[MATERIAL SHOWN]

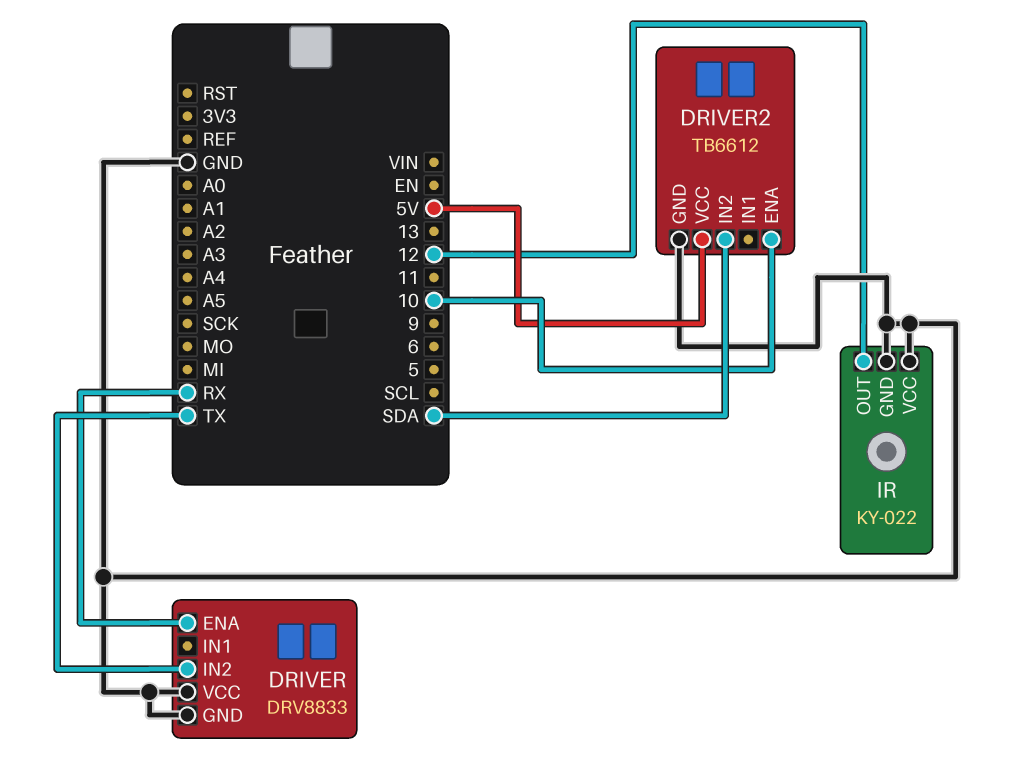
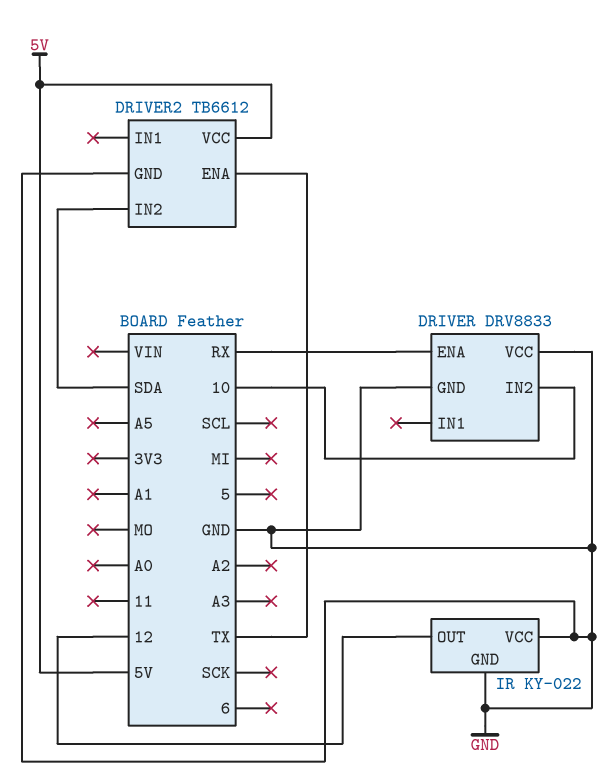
DRIVER pin IN2: TX -> 10
DRIVER2 pin ENA: 10 -> TX

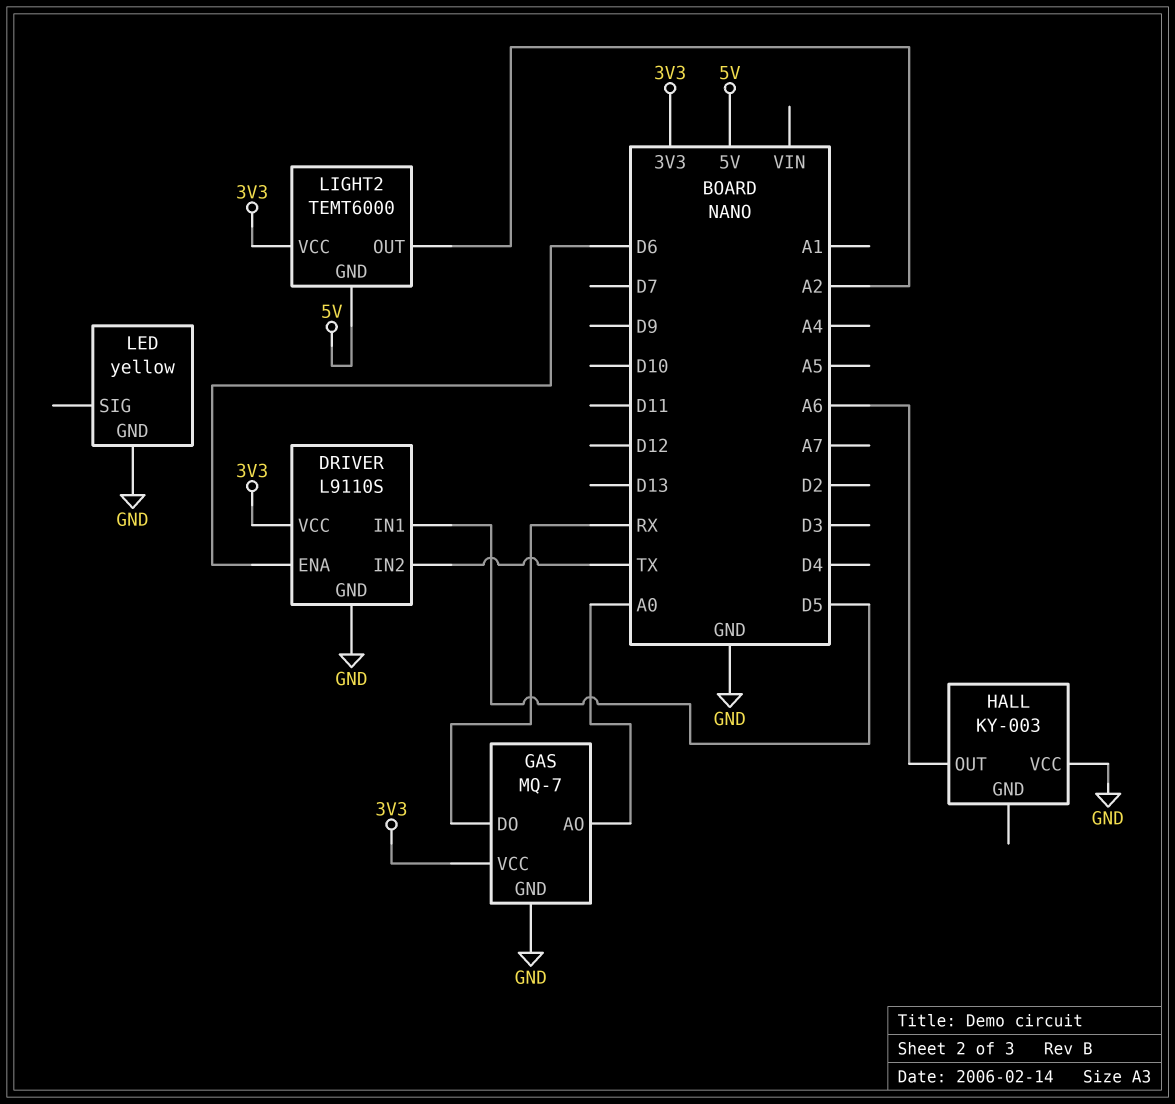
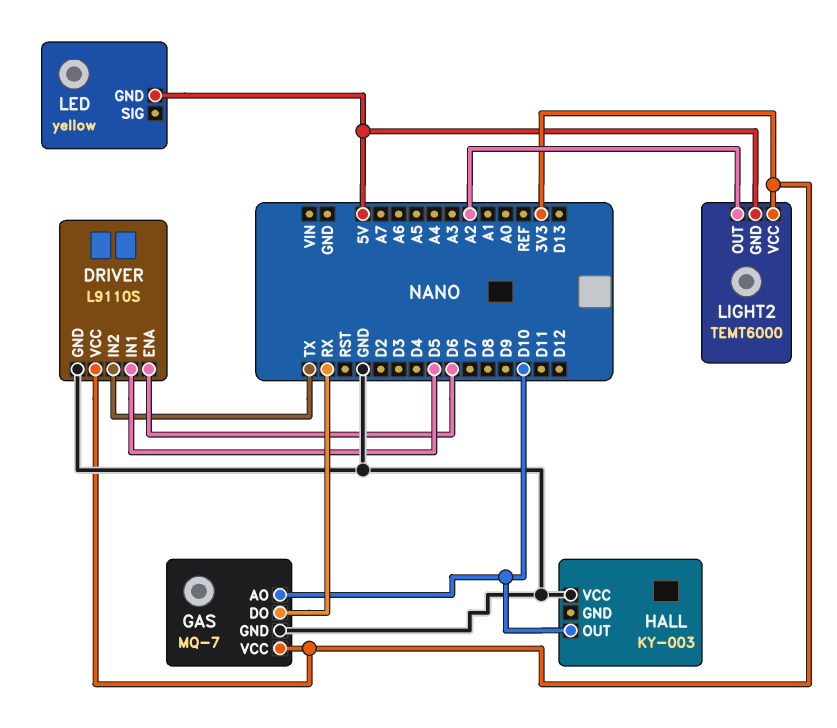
GAS pin AO: A0 -> D10
HALL pin OUT: A6 -> D10
LED pin GND: GND -> 5V

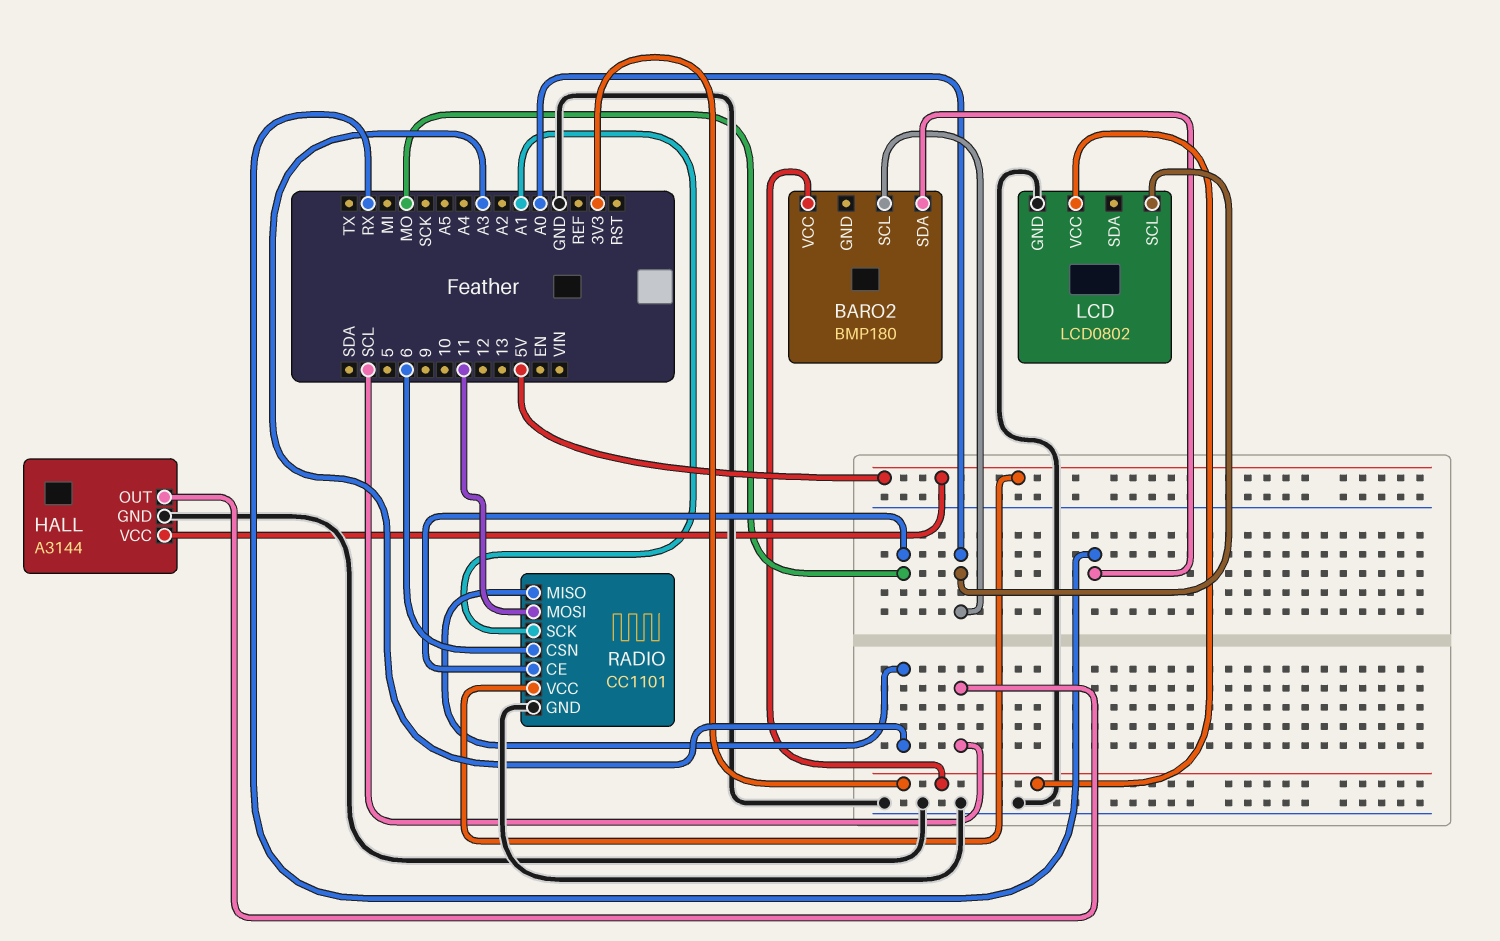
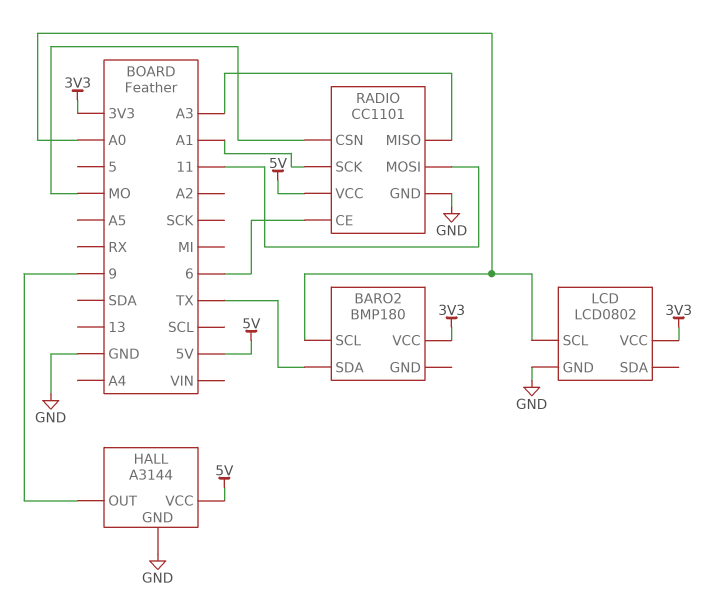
BARO2 pin SDA: RX -> TX
HALL pin OUT: SCL -> 9
RADIO pin CE: MO -> 6
RADIO pin CSN: 6 -> MO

[/MATERIAL SHOWN]

• TASK DETAILS:
An exact copy of every entry, without pictures, should be your output.

• SOLUTION FOR THIS TASK:
DRIVER pin IN2: TX -> 10
DRIVER2 pin ENA: 10 -> TX

GAS pin AO: A0 -> D10
HALL pin OUT: A6 -> D10
LED pin GND: GND -> 5V

BARO2 pin SDA: RX -> TX
HALL pin OUT: SCL -> 9
RADIO pin CE: MO -> 6
RADIO pin CSN: 6 -> MO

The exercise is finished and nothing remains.